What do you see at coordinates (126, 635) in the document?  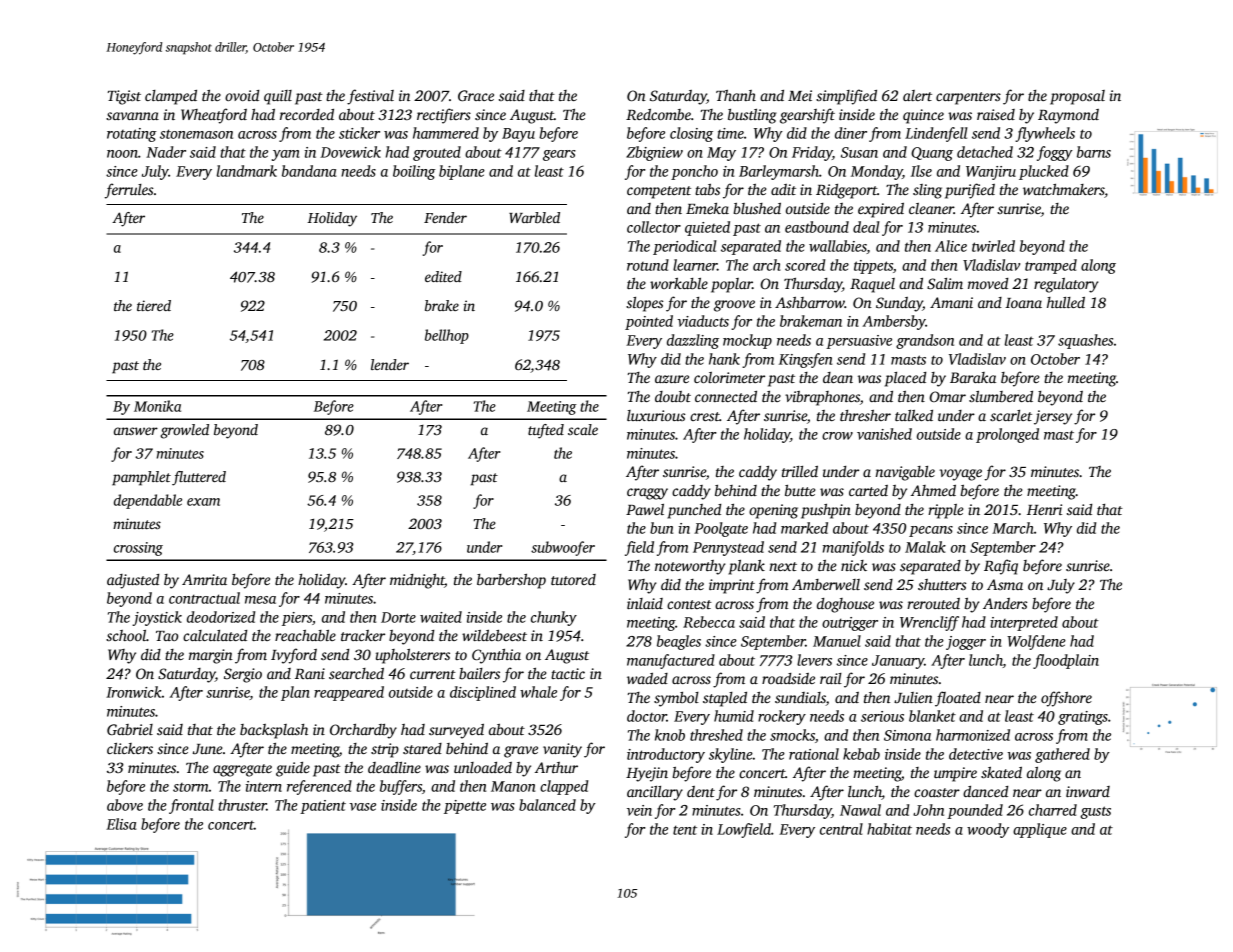 I see `school` at bounding box center [126, 635].
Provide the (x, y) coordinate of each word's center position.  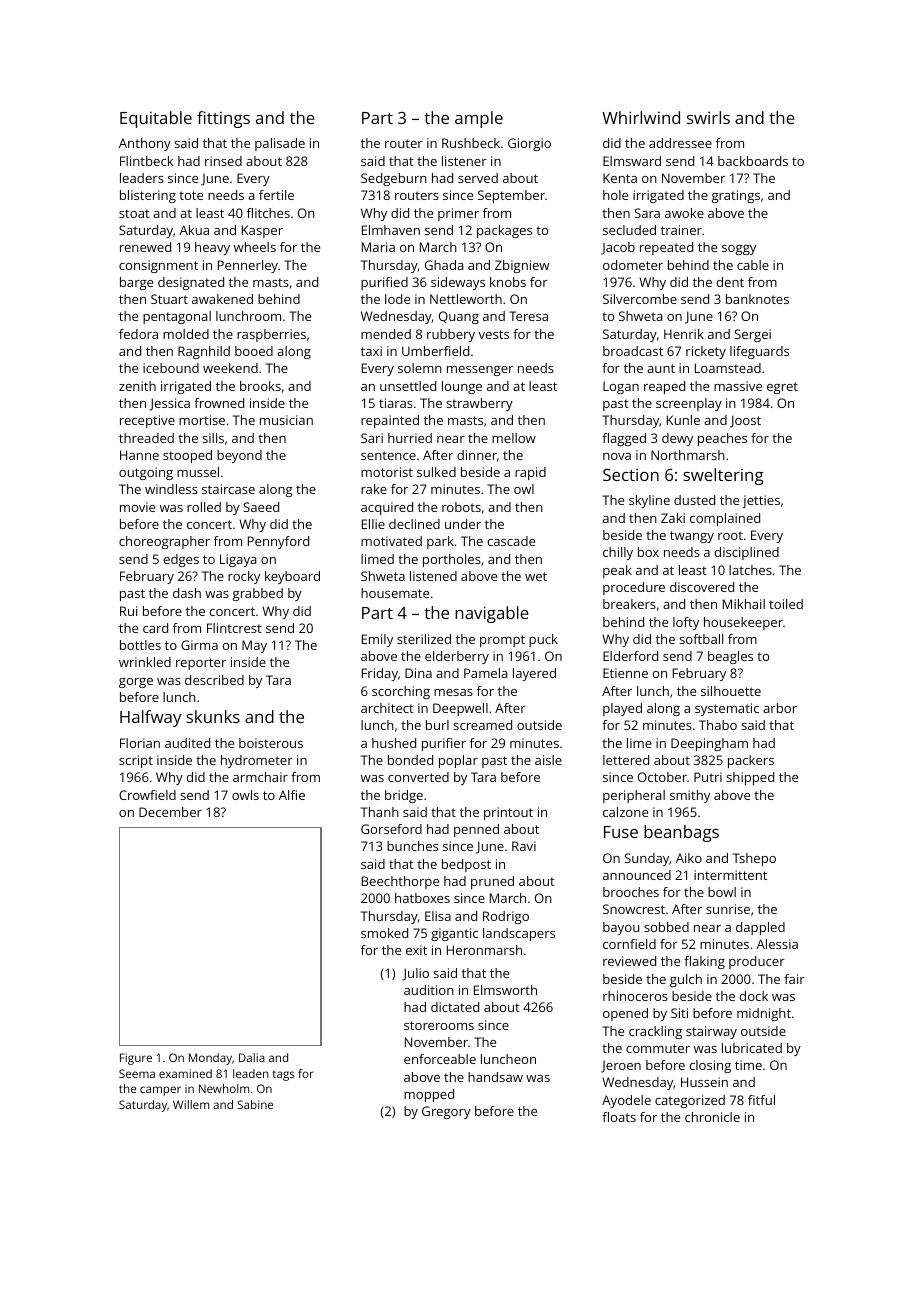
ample (479, 119)
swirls (708, 117)
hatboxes (422, 898)
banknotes (757, 299)
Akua (194, 230)
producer (757, 962)
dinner (477, 455)
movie (137, 507)
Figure (136, 1059)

________________________________________

■ WHAT TO PRODUCE
Starting at the line that contains "hatboxes (422, 898)" and ending at the last line of the data above, express those lines as a JSON list of strings with one string per line, leaving out any blank lines.

■ RESULT
[
  "hatboxes (422, 898)",
  "banknotes (757, 299)",
  "Akua (194, 230)",
  "producer (757, 962)",
  "dinner (477, 455)",
  "movie (137, 507)",
  "Figure (136, 1059)"
]